▼

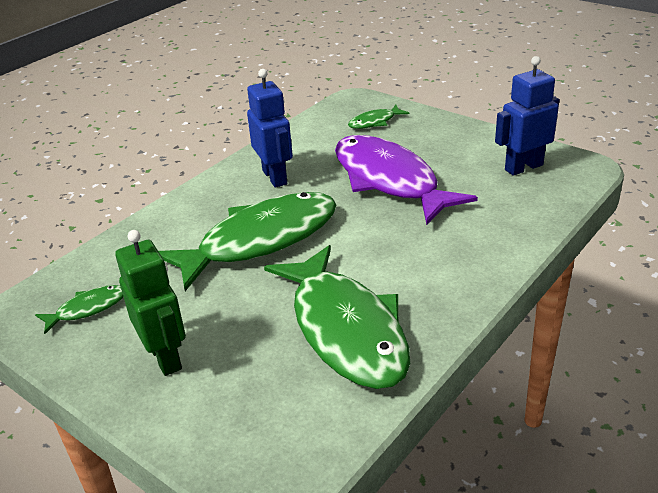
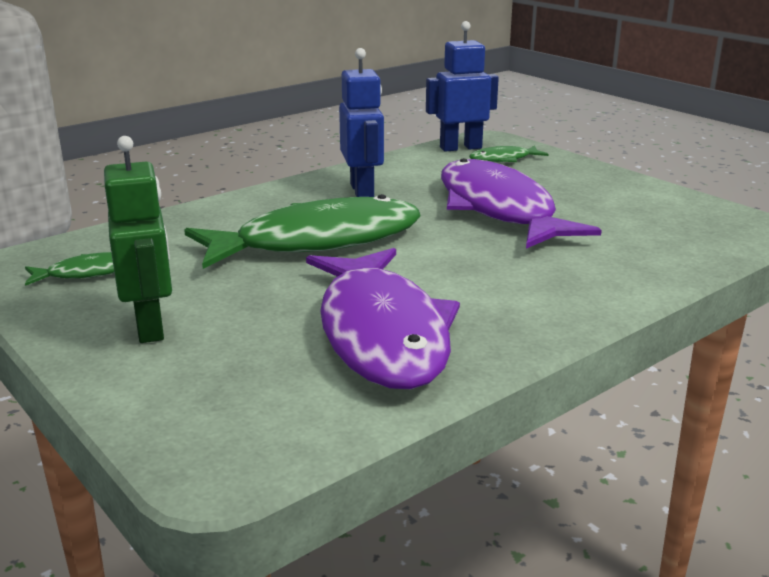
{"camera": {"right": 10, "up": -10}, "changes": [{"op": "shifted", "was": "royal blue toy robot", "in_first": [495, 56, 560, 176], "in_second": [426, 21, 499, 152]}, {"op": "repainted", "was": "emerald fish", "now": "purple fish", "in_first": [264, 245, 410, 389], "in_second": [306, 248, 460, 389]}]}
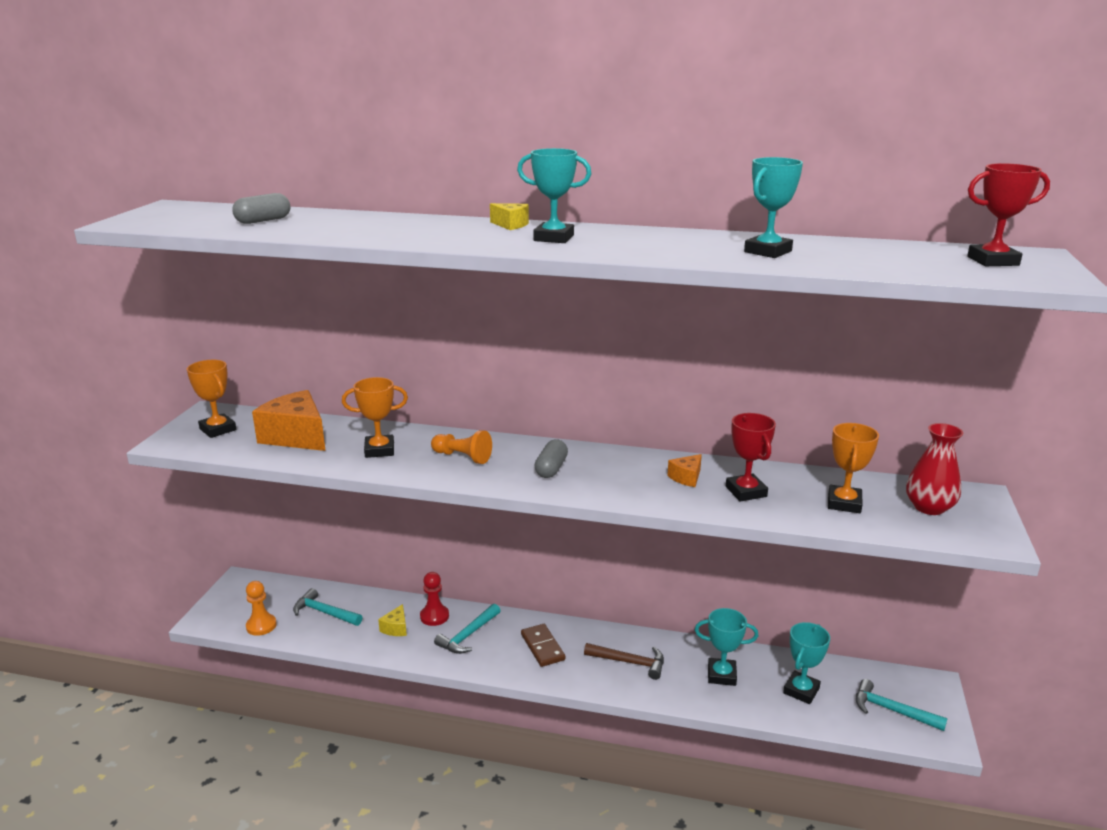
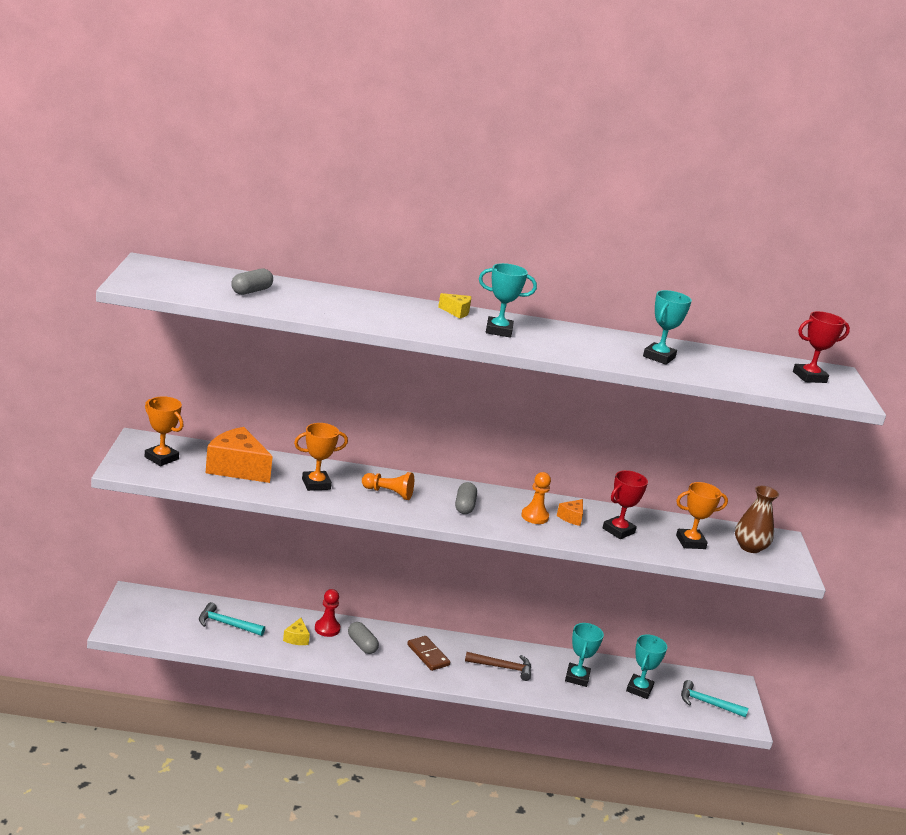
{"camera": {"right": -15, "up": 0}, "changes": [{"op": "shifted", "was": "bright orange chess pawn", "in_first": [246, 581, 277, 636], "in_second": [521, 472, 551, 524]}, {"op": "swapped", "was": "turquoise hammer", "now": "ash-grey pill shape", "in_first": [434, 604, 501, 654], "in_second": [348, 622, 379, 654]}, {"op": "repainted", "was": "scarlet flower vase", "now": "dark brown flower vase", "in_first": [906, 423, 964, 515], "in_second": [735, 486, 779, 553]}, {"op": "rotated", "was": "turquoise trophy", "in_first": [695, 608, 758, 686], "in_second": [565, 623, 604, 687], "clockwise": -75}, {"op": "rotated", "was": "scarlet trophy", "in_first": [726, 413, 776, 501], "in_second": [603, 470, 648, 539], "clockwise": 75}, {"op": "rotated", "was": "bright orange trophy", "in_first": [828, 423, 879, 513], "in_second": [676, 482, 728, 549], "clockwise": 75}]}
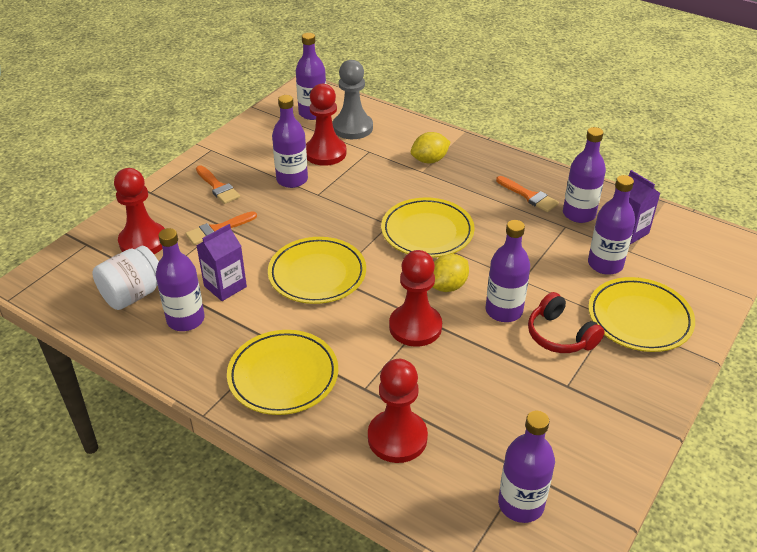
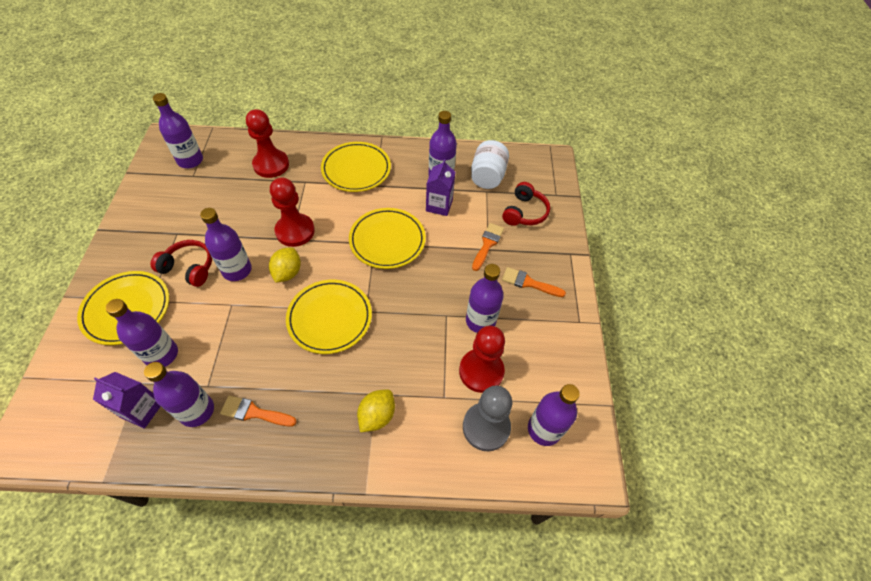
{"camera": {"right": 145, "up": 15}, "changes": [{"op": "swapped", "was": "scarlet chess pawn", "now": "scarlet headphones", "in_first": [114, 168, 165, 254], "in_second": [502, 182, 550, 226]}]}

▲

Directions for this task ▸ A word-for-word copy of the listing is needed, with no pictures in it.

Task answer ▸
{"camera": {"right": 10, "up": -10}, "changes": [{"op": "shifted", "was": "royal blue toy robot", "in_first": [495, 56, 560, 176], "in_second": [426, 21, 499, 152]}, {"op": "repainted", "was": "emerald fish", "now": "purple fish", "in_first": [264, 245, 410, 389], "in_second": [306, 248, 460, 389]}]}
{"camera": {"right": -15, "up": 0}, "changes": [{"op": "shifted", "was": "bright orange chess pawn", "in_first": [246, 581, 277, 636], "in_second": [521, 472, 551, 524]}, {"op": "swapped", "was": "turquoise hammer", "now": "ash-grey pill shape", "in_first": [434, 604, 501, 654], "in_second": [348, 622, 379, 654]}, {"op": "repainted", "was": "scarlet flower vase", "now": "dark brown flower vase", "in_first": [906, 423, 964, 515], "in_second": [735, 486, 779, 553]}, {"op": "rotated", "was": "turquoise trophy", "in_first": [695, 608, 758, 686], "in_second": [565, 623, 604, 687], "clockwise": -75}, {"op": "rotated", "was": "scarlet trophy", "in_first": [726, 413, 776, 501], "in_second": [603, 470, 648, 539], "clockwise": 75}, {"op": "rotated", "was": "bright orange trophy", "in_first": [828, 423, 879, 513], "in_second": [676, 482, 728, 549], "clockwise": 75}]}
{"camera": {"right": 145, "up": 15}, "changes": [{"op": "swapped", "was": "scarlet chess pawn", "now": "scarlet headphones", "in_first": [114, 168, 165, 254], "in_second": [502, 182, 550, 226]}]}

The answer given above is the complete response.